◆ PROMPT ◆
The required output is the line that contains "BT1: 1.5V (plus" plus every line after it in the listing below, copied exactly as it appears.

◆ EXERCISE MATERIALS ◆
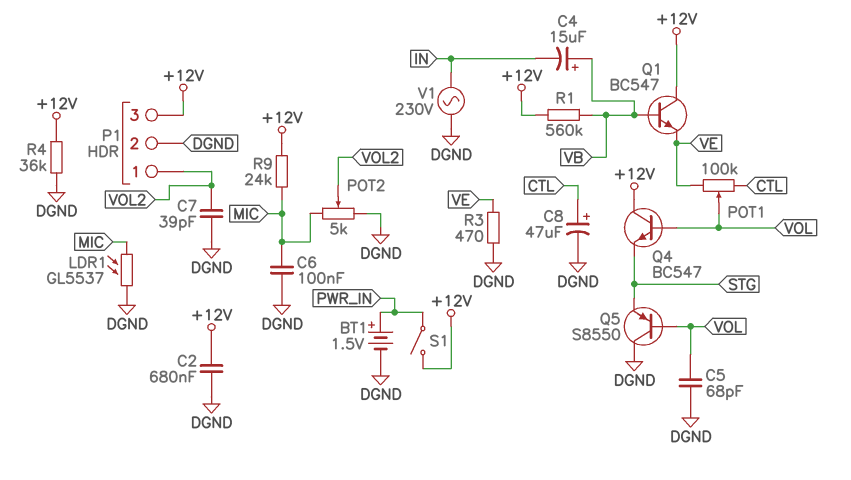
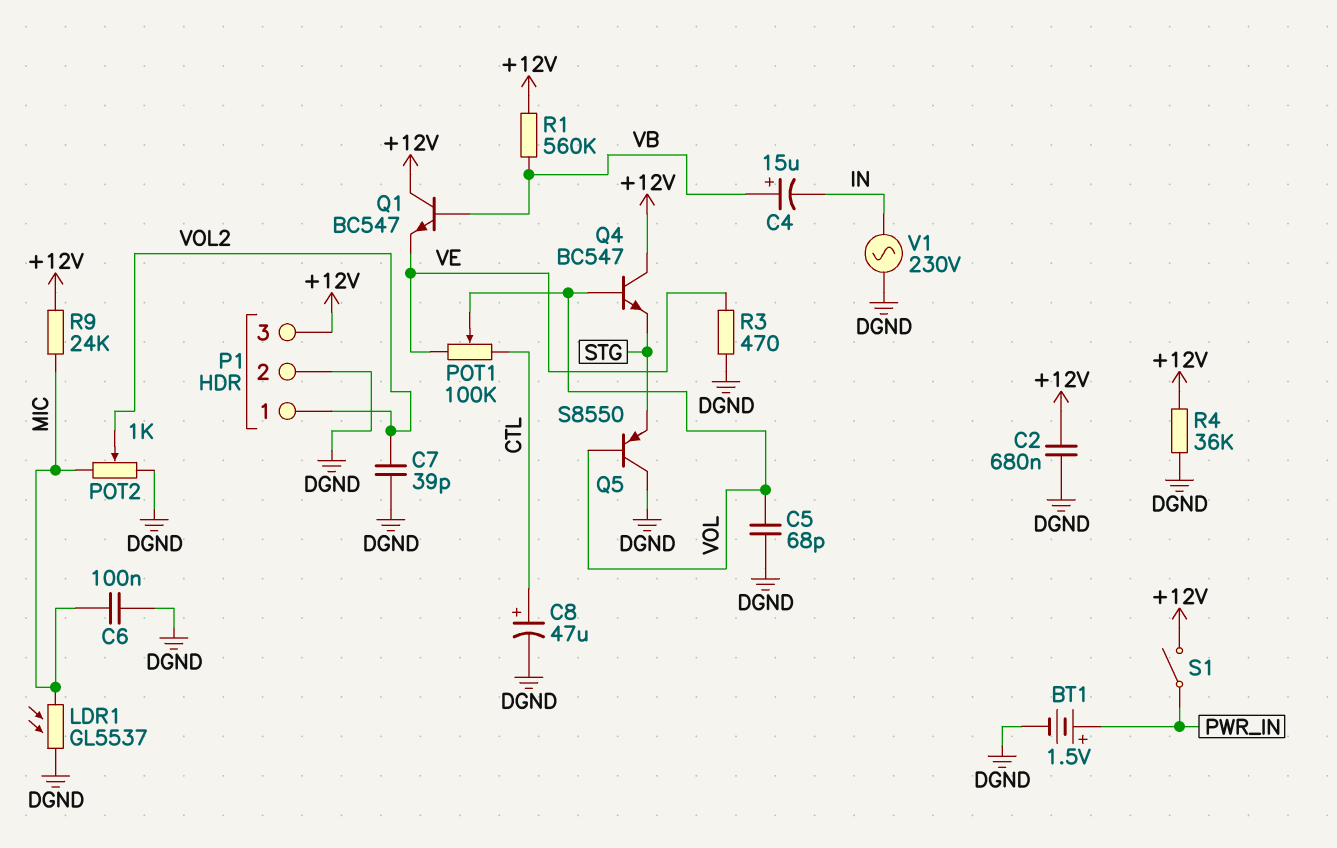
POT2: 5k (DGND, MIC, wiper VOL2) -> 1k (DGND, MIC, wiper VOL2)

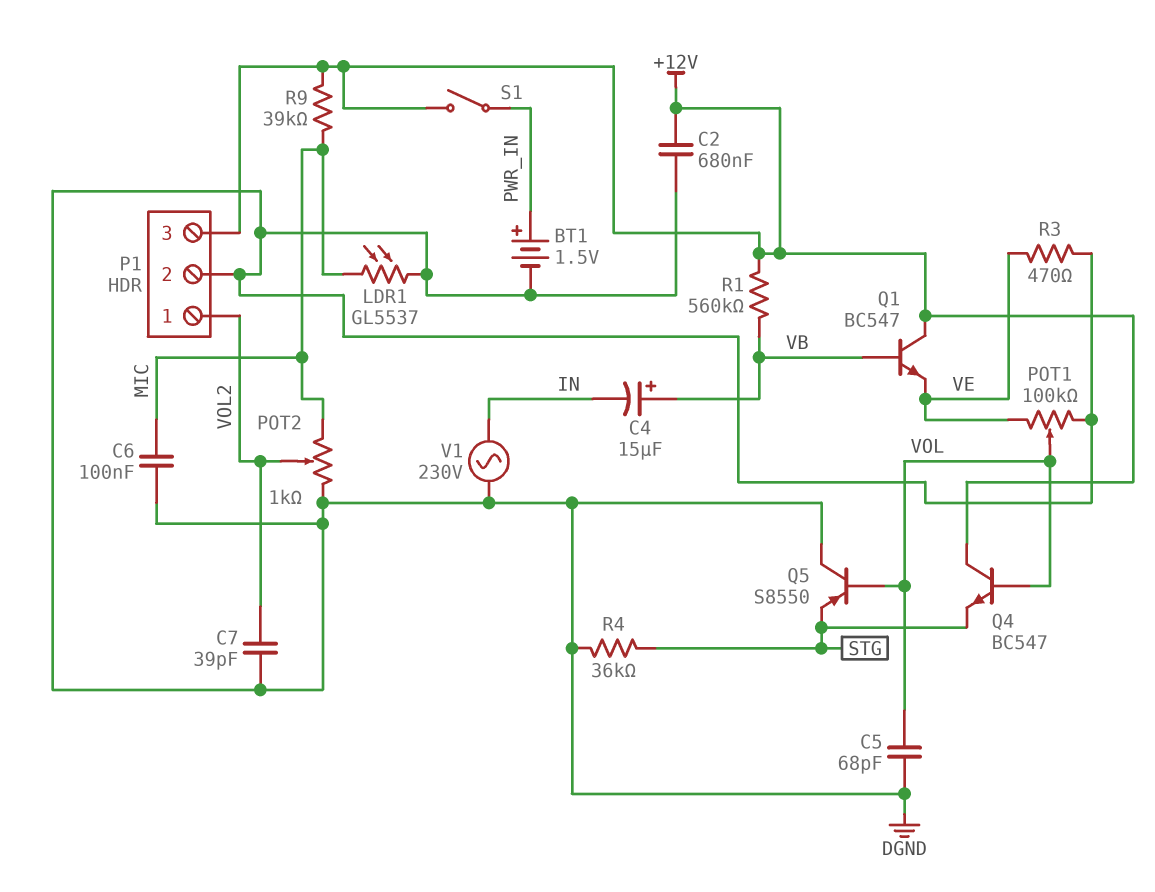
C8: 47uF (plus CTL, minus DGND) -> none
POT1: 100k (CTL, VE, wiper VOL) -> 100k (DGND, VE, wiper VOL)
R4: 36k (+12V, DGND) -> 36k (DGND, STG)
R9: 24k (+12V, MIC) -> 39k (+12V, MIC)

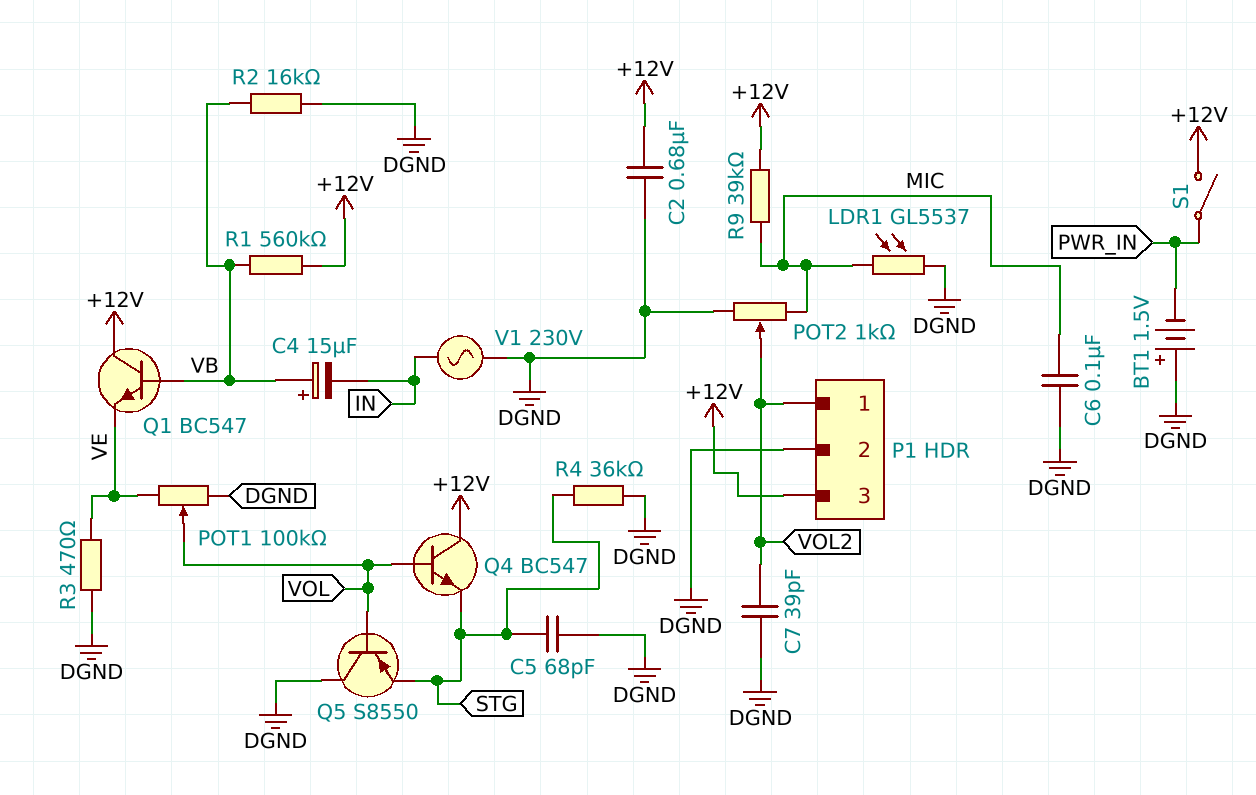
BT1: 1.5V (plus PWR_IN, minus DGND) -> 1.5V (plus DGND, minus PWR_IN)
C5: 68pF (DGND, VOL) -> 68pF (DGND, STG)
R2: none -> 16k (DGND, VB)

◆ YOUR SOLUTION ◆
BT1: 1.5V (plus PWR_IN, minus DGND) -> 1.5V (plus DGND, minus PWR_IN)
C5: 68pF (DGND, VOL) -> 68pF (DGND, STG)
R2: none -> 16k (DGND, VB)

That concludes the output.